* [Your goal] Produce exactly the lines starting at the one containing "blue screwdriver: 2 -> 1" and ending at the last line of the material, with nothing added.

* [Exercise materials]
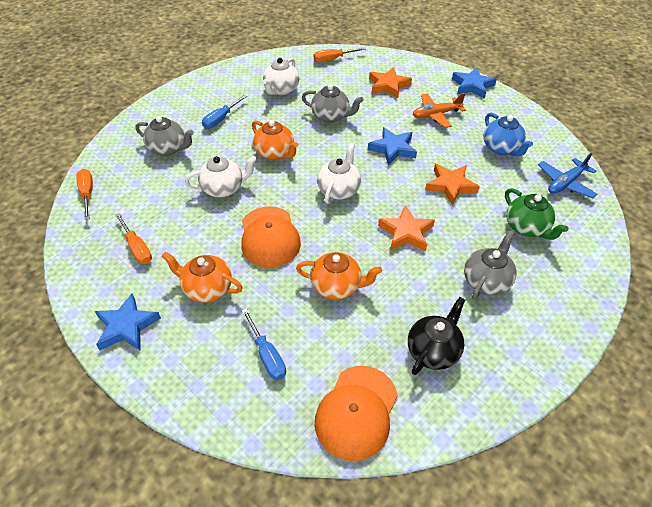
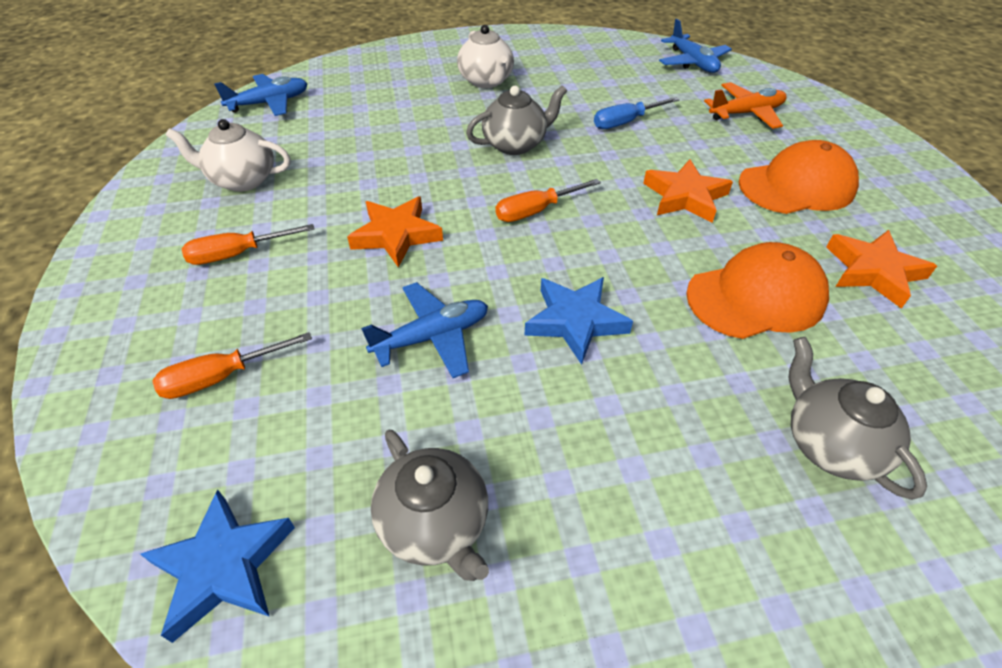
black teapot: 1 -> 0
blue plane: 1 -> 3
blue screwdriver: 2 -> 1
blue star: 3 -> 2
blue teapot: 1 -> 0
green teapot: 1 -> 0
orange teapot: 3 -> 0
white teapot: 3 -> 2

* [Task response]
blue screwdriver: 2 -> 1
blue star: 3 -> 2
blue teapot: 1 -> 0
green teapot: 1 -> 0
orange teapot: 3 -> 0
white teapot: 3 -> 2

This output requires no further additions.